AIM:
Show each line from the entries below that contains the word "session". Matching is case-sensitive.
————————
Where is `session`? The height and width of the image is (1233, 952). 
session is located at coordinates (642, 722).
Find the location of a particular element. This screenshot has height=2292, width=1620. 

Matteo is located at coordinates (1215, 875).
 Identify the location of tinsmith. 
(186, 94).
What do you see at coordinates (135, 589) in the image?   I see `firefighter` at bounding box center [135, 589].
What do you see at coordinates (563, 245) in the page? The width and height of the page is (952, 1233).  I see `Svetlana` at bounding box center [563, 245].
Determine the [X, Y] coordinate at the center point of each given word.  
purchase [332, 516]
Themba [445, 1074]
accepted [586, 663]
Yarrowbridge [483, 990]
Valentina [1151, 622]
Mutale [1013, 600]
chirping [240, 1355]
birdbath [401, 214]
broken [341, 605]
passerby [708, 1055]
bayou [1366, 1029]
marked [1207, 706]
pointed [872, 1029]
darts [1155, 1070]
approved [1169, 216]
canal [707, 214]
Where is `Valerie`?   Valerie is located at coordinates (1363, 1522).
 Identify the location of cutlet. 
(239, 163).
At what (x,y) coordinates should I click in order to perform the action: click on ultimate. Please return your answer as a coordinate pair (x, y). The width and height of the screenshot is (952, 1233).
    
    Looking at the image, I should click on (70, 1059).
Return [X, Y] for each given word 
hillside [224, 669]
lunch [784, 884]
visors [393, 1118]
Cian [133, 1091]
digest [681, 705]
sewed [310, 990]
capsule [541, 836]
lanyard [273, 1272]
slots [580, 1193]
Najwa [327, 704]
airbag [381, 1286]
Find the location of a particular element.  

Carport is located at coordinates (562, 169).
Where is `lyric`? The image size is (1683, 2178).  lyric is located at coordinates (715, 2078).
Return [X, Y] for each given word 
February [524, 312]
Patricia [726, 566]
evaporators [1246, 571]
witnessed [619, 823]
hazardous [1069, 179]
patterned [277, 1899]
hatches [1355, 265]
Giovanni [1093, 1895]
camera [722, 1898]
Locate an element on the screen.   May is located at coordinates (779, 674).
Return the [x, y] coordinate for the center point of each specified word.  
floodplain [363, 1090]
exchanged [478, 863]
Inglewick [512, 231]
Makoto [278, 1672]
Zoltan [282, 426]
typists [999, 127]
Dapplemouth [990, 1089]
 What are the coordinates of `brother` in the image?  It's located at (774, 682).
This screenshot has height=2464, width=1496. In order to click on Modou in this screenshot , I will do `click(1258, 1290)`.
————————
WORKED ANSWER:
Where is `session`? The height and width of the image is (1233, 952). 
session is located at coordinates (642, 722).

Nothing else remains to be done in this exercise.